| Material for this exercise |

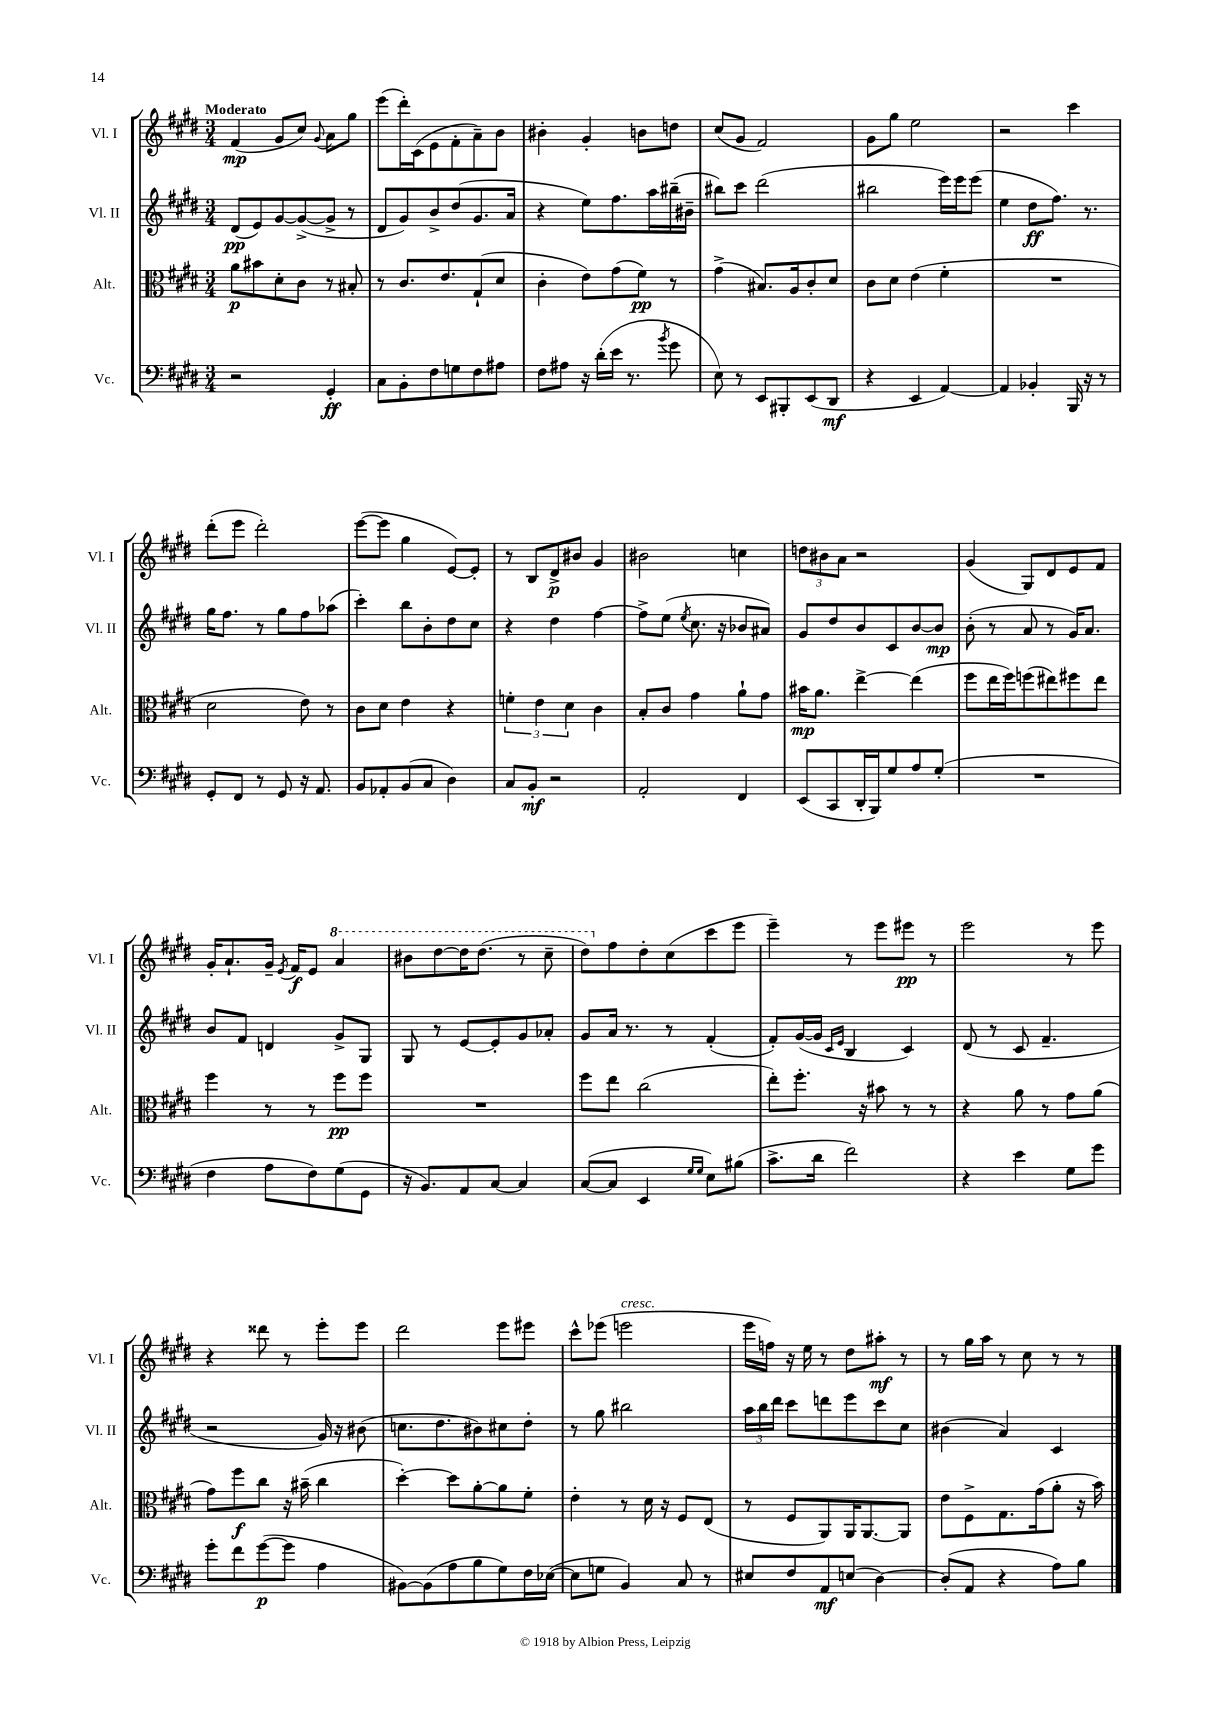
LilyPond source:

<<
\new StaffGroup <<
\new Staff = "s0" \with { instrumentName = "Vl. I" shortInstrumentName = "Vl. I" } {
    \clef treble \key e \major \numericTimeSignature \time 3/4 \tempo "Moderato"
    \autoBeamOff fis'4\mp( gis'8[ cis''8]) \appoggiatura { gis'8 } a'8[ gis''8] |
    e'''8[( dis'''16-.) cis'16( e'8 fis'8-. a'8--) b'8] |
    bis'4-. gis'4-. b'8[ d''8] |
    cis''8[( gis'8] fis'2) |
    gis'8[ gis''8] e''2 |
    r2 cis'''4 |
    dis'''8[-.( e'''8] dis'''2-.) |
    e'''8[~( e'''8] gis''4 e'8[~) e'8]-. |
    r8 b8[ dis'8->\p bis'8] gis'4 |
    bis'2 c''4 |
    \tuplet 3/2 { d''8[ bis'8 a'8] } r2 |
    gis'4( gis8[) dis'8 e'8 fis'8] |
    gis'16[-. a'8.-! gis'16]-- \acciaccatura { e'8 } fis'16[\f e'8] \ottava #1 a''4 |
    bis''8[ dis'''8~ dis'''16 dis'''8.]( r8 cis'''8-- |
    dis'''8[) \ottava #0 fis''8 dis''8-. cis''8( cis'''8 e'''8] |
    e'''4--) r8 e'''8[ eis'''8]\pp r8 |
    e'''2 r8 e'''8 |
    r4 disis'''8 r8 e'''8[-. e'''8] |
    dis'''2 e'''8[ eis'''8] |
    cis'''8[-^ ees'''8]( e'''2^\markup { \italic "cresc." } |
    e'''16[ f''16]) r16 e''16 r8 dis''8[ ais''8]-.\mf r8 |
    r8 gis''16[ a''16] r8 cis''8 r8 r8 \bar "|." |
}
\new Staff = "s1" \with { instrumentName = "Vl. II" shortInstrumentName = "Vl. II" } {
    \clef treble \key e \major \numericTimeSignature \time 3/4
    \autoBeamOff dis'8[\pp( e'8) gis'8~ gis'8~->( gis'8]-> r8 |
    dis'8[ gis'8) b'8-> dis''8( gis'8. a'16] |
    r4 e''8[) fis''8. a''16 bis''16--( bis'16]-- |
    bis''8[) cis'''8] dis'''2( |
    bis''2 e'''16[) e'''16 e'''8]( |
    e''4 dis''8[\ff fis''8.]) r8. |
    gis''16[ fis''8.] r8 gis''8[ fis''8 aes''8]( |
    cis'''4-.) b''8[ b'8-. dis''8 cis''8] |
    r4 dis''4 fis''4~ |
    fis''8[-> e''8]( \acciaccatura { e''8 } cis''8. r16 bes'8[ ais'8]) |
    gis'8[ dis''8 b'8 cis'8 b'8~ b'8]\mp |
    b'8-.( r8 a'8 r8 gis'16[) a'8.] |
    b'8[ fis'8] d'4 gis'8[-> gis8] |
    gis8 r8 e'8[~ e'8-. gis'8 aes'8]-. |
    gis'8[ a'16] r8. r8 fis'4-.( |
    fis'8[-.) gis'16~( gis'16] \grace { cis'16[ e'16] } b4 cis'4) |
    dis'8( r8 cis'8 fis'4.-- |
    r2 gis'16) r16 bis'8( |
    c''8.[ dis''8. bis'8) cis''8 dis''8]-. |
    r8 gis''8 bis''2 |
    \tuplet 3/2 { a''16[ b''16 dis'''16] } cis'''8[ d'''8 e'''8 cis'''8 cis''8] |
    bis'4( a'4) cis'4 \bar "|." |
}
\new Staff = "s2" \with { instrumentName = "Alt." shortInstrumentName = "Alt." } {
    \clef alto \key e \major \numericTimeSignature \time 3/4
    \autoBeamOff a'8[\p bis'8 dis'8-. cis'8] r8 bis8-. |
    r8 cis'8.[ e'8. gis8-!( dis'8] |
    cis'4-. e'8[) gis'8( fis'8]\pp) r8 |
    gis'4->( bis8.[) a16 cis'8-. dis'8] |
    cis'8[ dis'8] e'4( fis'4-. |
    R2. |
    dis'2 e'8) r8 |
    cis'8[ dis'8] e'4 r4 |
    \tuplet 3/2 { f'4-. e'4 dis'4 } cis'4 |
    b8[-. cis'8] gis'4 a'8[-! gis'8] |
    bis'16[\mp a'8.] e''4~-> e''4( |
    fis''8[ e''16 fis''16) f''8( eis''8) fis''8 eis''8] |
    fis''4 r8 r8 fis''8[\pp fis''8] |
    R2. |
    fis''8[ e''8] cis''2( |
    e''8[-.) fis''8.]-. r16 bis'8 r8 r8 |
    r4 a'8 r8 gis'8[ a'8]( |
    gis'8[) fis''8\f cis''8] r16 bis'16--( cis''4 |
    dis''4~-.) dis''8[ a'8~-. a'8 fis'8]-. |
    e'4-. r8 dis'16 r16 fis8[ e8]( |
    r8 fis8[ a,8) a,16 a,8.~ a,8] |
    e'8[ fis8-> gis8. gis'16( a'8]-. r16 b'16) \bar "|." |
}
\new Staff = "s3" \with { instrumentName = "Vc." shortInstrumentName = "Vc." } {
    \clef bass \key e \major \numericTimeSignature \time 3/4
    \autoBeamOff r2 gis,4-.\ff |
    cis8[ b,8-. fis8 g8 fis8 ais8] |
    fis8[ ais8] r16 dis'16[-.( e'16] r8. \acciaccatura { b'8 } gis'8 |
    e8) r8 e,8[ bis,,8-. e,8( dis,8]\mf |
    r4 e,4 a,4~) |
    a,4 bes,4-. b,,16 r16 r8 |
    gis,8[-. fis,8] r8 gis,8 r16 a,8. |
    b,8[ aes,8-. b,8( cis8] dis4) |
    cis8[ b,8]-.\mf r2 |
    a,2-. fis,4 |
    e,8[( cis,8 dis,16-. b,,16) gis8 a8 gis8]-.( |
    R2. |
    fis4 a8[ fis8) gis8( gis,8] |
    r16 b,8.[) a,8 cis8]~ cis4 |
    cis8[~( cis8] e,4 \grace { gis16[ gis16] } e8[) bis8]( |
    cis'8.[-> dis'16] fis'2) |
    r4 e'4 gis8[ gis'8] |
    gis'8[-. fis'8 gis'8~\p( gis'8] a4 |
    bis,8[~) bis,8( a8 b8 gis8) fis16 ees16]~( |
    ees8[ g8] b,4) cis8 r8 |
    eis8[ fis8 a,8\mf e8]( dis4~) |
    dis8[-.( a,8] r4 a8[) b8] \bar "|." |
}
>>
>>
\layout { \context { \Score \remove "Bar_number_engraver" } }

| Your goal |
Copy each line above that contains the string "time".

| Exercise output |
    \clef treble \key e \major \numericTimeSignature \time 3/4 \tempo "Moderato"
    \clef treble \key e \major \numericTimeSignature \time 3/4
    \clef alto \key e \major \numericTimeSignature \time 3/4
    \clef bass \key e \major \numericTimeSignature \time 3/4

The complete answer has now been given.